→ Task details:
Duplicate the lines of the listing below word for word, omitting the pictures.

--- Records shown ---

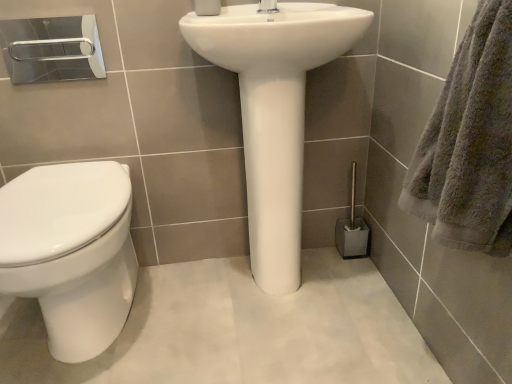
You are a GUI agent. You are given a task and a screenshot of the screen. Output one action in this format:
    pyautogui.click(x=<x>, y=<y>)
    Task: Click on the free location in front of white glossy sink at center
    The width and height of the screenshot is (512, 384).
    Given the screenshot: What is the action you would take?
    pyautogui.click(x=290, y=347)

---

→ Solution:
You are a GUI agent. You are given a task and a screenshot of the screen. Output one action in this format:
    pyautogui.click(x=<x>, y=<y>)
    Task: Click on the free location in front of white glossy sink at center
    The width and height of the screenshot is (512, 384).
    Given the screenshot: What is the action you would take?
    pyautogui.click(x=290, y=347)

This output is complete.